- Spatial reasoning data -
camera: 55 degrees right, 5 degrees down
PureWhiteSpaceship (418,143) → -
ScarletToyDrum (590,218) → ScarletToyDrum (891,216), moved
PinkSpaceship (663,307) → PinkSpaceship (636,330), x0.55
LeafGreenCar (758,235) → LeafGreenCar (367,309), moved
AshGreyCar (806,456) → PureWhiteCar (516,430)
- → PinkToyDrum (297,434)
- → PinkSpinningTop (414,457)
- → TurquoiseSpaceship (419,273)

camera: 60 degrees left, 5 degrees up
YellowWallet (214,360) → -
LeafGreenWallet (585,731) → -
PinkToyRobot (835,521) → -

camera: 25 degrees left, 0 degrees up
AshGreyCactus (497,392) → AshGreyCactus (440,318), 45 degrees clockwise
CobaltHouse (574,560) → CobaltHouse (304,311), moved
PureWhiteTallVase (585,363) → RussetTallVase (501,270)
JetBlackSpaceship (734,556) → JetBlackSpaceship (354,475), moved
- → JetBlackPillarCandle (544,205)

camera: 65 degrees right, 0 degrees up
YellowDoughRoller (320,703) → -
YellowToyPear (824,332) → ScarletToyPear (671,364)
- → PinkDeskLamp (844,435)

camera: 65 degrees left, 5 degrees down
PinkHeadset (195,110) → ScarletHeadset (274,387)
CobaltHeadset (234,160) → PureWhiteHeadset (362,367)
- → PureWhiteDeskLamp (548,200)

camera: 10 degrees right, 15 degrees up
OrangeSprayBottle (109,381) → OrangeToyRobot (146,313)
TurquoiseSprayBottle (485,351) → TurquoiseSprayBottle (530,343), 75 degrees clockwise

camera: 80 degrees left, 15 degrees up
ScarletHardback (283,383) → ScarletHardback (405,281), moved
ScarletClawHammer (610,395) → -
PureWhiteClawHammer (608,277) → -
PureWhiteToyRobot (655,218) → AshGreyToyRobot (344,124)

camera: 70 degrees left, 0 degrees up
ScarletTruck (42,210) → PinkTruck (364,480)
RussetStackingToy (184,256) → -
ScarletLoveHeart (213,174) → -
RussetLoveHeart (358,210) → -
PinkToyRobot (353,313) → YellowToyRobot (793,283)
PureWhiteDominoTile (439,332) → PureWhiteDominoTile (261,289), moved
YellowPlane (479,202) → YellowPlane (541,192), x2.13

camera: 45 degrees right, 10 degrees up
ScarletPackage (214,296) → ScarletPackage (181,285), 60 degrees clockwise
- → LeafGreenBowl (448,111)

- Your objective -
Write out all of the entries above, exactly and in full.

- Exercise answer -
camera: 55 degrees right, 5 degrees down
PureWhiteSpaceship (418,143) → -
ScarletToyDrum (590,218) → ScarletToyDrum (891,216), moved
PinkSpaceship (663,307) → PinkSpaceship (636,330), x0.55
LeafGreenCar (758,235) → LeafGreenCar (367,309), moved
AshGreyCar (806,456) → PureWhiteCar (516,430)
- → PinkToyDrum (297,434)
- → PinkSpinningTop (414,457)
- → TurquoiseSpaceship (419,273)

camera: 60 degrees left, 5 degrees up
YellowWallet (214,360) → -
LeafGreenWallet (585,731) → -
PinkToyRobot (835,521) → -

camera: 25 degrees left, 0 degrees up
AshGreyCactus (497,392) → AshGreyCactus (440,318), 45 degrees clockwise
CobaltHouse (574,560) → CobaltHouse (304,311), moved
PureWhiteTallVase (585,363) → RussetTallVase (501,270)
JetBlackSpaceship (734,556) → JetBlackSpaceship (354,475), moved
- → JetBlackPillarCandle (544,205)

camera: 65 degrees right, 0 degrees up
YellowDoughRoller (320,703) → -
YellowToyPear (824,332) → ScarletToyPear (671,364)
- → PinkDeskLamp (844,435)

camera: 65 degrees left, 5 degrees down
PinkHeadset (195,110) → ScarletHeadset (274,387)
CobaltHeadset (234,160) → PureWhiteHeadset (362,367)
- → PureWhiteDeskLamp (548,200)

camera: 10 degrees right, 15 degrees up
OrangeSprayBottle (109,381) → OrangeToyRobot (146,313)
TurquoiseSprayBottle (485,351) → TurquoiseSprayBottle (530,343), 75 degrees clockwise

camera: 80 degrees left, 15 degrees up
ScarletHardback (283,383) → ScarletHardback (405,281), moved
ScarletClawHammer (610,395) → -
PureWhiteClawHammer (608,277) → -
PureWhiteToyRobot (655,218) → AshGreyToyRobot (344,124)

camera: 70 degrees left, 0 degrees up
ScarletTruck (42,210) → PinkTruck (364,480)
RussetStackingToy (184,256) → -
ScarletLoveHeart (213,174) → -
RussetLoveHeart (358,210) → -
PinkToyRobot (353,313) → YellowToyRobot (793,283)
PureWhiteDominoTile (439,332) → PureWhiteDominoTile (261,289), moved
YellowPlane (479,202) → YellowPlane (541,192), x2.13

camera: 45 degrees right, 10 degrees up
ScarletPackage (214,296) → ScarletPackage (181,285), 60 degrees clockwise
- → LeafGreenBowl (448,111)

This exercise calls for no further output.